┌────────

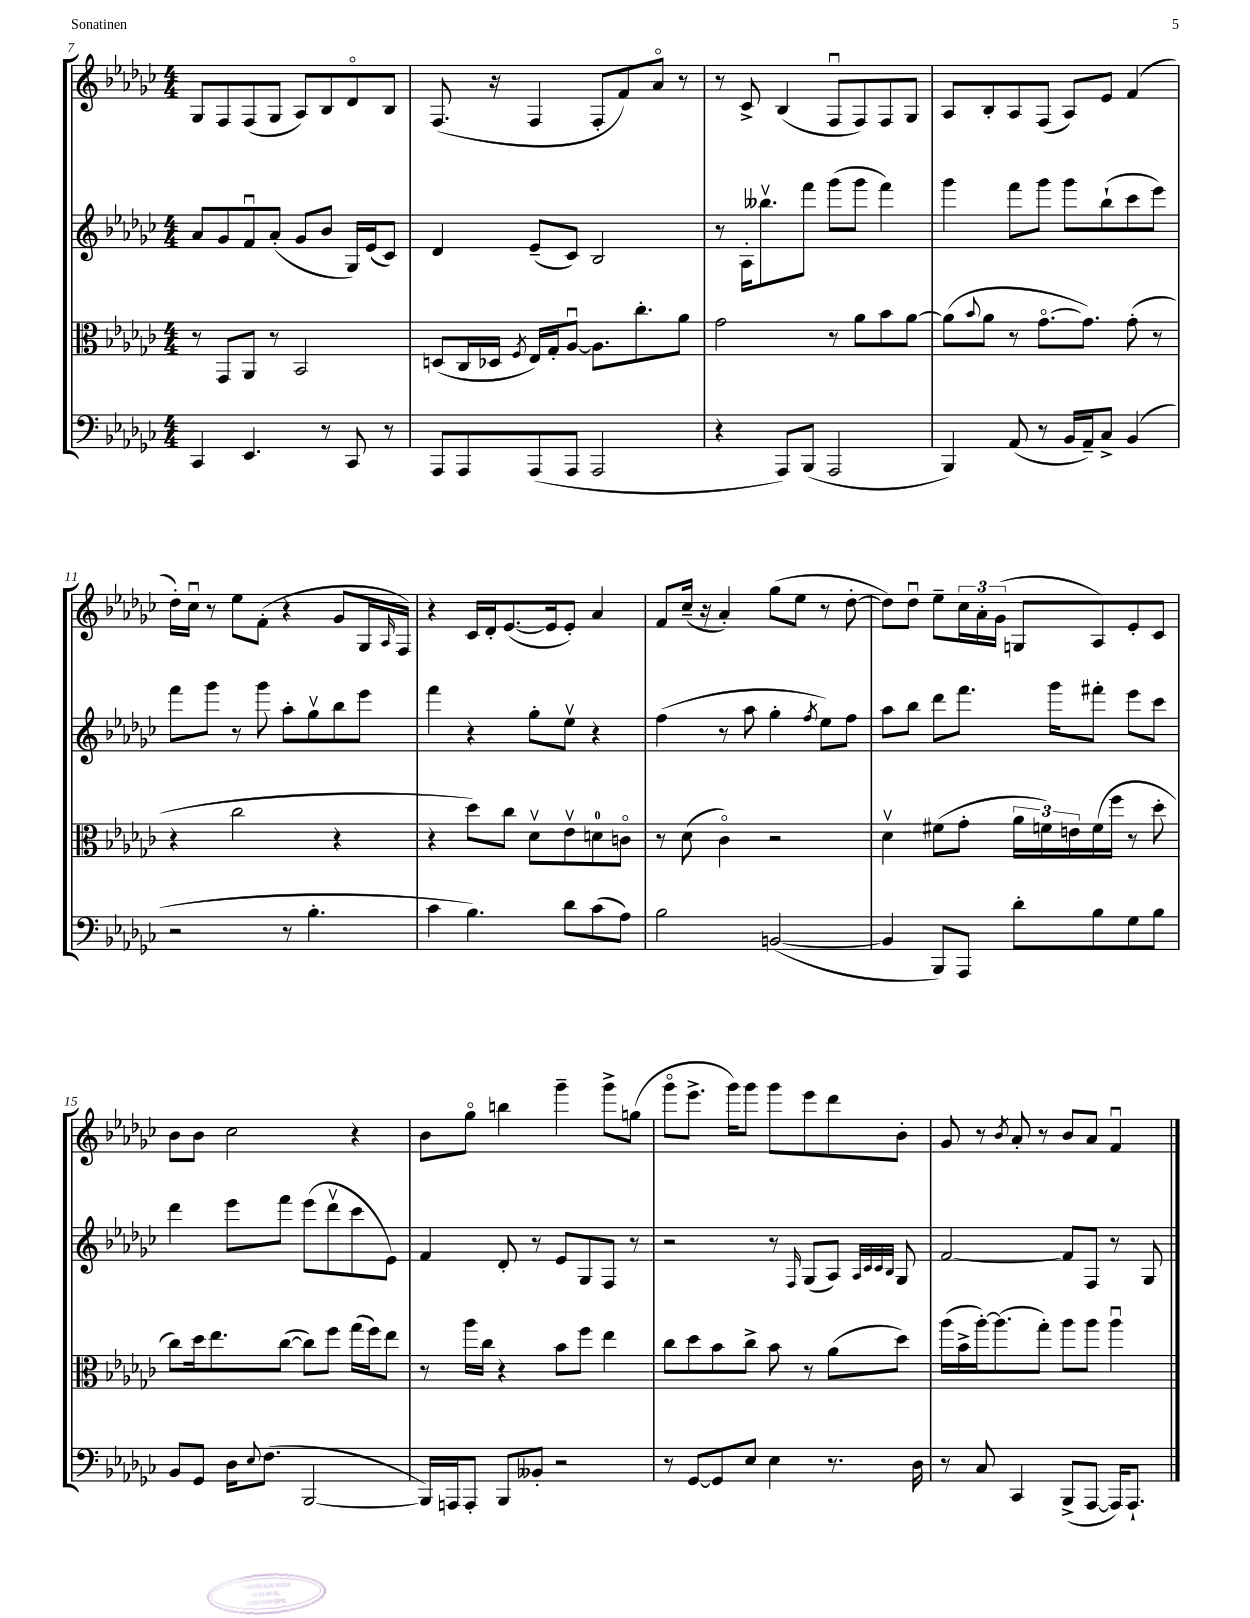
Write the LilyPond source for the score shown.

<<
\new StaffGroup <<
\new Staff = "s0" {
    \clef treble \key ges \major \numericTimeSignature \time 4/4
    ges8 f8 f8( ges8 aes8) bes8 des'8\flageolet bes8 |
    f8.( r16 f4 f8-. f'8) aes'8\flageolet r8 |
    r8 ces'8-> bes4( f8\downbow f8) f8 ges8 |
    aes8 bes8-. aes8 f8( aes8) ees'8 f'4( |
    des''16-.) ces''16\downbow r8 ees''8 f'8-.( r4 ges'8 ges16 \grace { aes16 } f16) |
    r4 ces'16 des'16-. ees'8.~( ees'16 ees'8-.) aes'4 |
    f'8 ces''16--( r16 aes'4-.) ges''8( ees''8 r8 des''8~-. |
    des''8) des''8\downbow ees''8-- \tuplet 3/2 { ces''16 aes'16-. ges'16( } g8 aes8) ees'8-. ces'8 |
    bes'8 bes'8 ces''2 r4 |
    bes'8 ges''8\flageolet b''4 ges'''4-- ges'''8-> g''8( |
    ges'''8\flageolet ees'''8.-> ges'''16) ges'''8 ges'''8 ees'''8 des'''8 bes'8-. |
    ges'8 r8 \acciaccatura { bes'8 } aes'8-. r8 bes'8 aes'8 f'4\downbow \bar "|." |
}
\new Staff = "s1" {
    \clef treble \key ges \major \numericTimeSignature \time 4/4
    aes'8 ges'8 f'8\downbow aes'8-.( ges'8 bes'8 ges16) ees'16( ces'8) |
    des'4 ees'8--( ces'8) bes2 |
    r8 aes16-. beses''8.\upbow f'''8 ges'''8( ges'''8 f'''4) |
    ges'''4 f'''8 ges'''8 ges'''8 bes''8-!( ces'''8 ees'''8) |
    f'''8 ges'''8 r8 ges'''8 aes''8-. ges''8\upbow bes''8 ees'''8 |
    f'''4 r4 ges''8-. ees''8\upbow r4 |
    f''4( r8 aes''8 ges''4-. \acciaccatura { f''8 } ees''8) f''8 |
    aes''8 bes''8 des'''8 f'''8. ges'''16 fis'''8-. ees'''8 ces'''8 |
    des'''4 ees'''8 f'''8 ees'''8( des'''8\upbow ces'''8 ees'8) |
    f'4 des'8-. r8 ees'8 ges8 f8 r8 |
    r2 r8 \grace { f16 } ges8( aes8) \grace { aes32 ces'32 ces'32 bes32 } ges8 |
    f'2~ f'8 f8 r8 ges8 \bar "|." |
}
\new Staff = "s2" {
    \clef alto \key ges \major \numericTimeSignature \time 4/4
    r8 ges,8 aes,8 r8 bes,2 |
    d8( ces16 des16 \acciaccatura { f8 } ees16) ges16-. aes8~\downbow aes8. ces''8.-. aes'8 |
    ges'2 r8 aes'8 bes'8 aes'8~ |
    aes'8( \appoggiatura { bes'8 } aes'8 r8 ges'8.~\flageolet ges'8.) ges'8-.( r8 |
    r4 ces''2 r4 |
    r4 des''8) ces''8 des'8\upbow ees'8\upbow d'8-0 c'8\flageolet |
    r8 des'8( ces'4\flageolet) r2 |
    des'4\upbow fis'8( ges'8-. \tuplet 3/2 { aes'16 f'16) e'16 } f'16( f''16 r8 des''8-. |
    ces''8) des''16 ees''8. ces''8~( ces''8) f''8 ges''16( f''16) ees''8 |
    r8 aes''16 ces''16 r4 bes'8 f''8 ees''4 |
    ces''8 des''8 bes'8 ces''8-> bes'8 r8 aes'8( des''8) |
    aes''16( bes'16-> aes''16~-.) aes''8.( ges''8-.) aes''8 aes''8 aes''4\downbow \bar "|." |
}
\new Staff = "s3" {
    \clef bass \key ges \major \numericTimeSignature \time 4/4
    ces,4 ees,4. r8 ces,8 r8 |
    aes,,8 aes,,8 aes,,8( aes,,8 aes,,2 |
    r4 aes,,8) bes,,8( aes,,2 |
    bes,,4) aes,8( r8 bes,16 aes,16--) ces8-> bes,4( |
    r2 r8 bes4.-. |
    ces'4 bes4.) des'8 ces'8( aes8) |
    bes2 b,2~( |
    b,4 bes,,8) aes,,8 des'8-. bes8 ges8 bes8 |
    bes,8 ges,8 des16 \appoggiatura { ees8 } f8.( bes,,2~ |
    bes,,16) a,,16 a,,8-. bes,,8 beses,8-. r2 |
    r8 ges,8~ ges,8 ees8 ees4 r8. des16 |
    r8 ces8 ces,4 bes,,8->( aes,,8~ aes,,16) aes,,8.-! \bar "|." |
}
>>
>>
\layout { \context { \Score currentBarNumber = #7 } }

└────────

Count the lines in the entries above that contain the string "time", matching case exactly, and give only that number.

4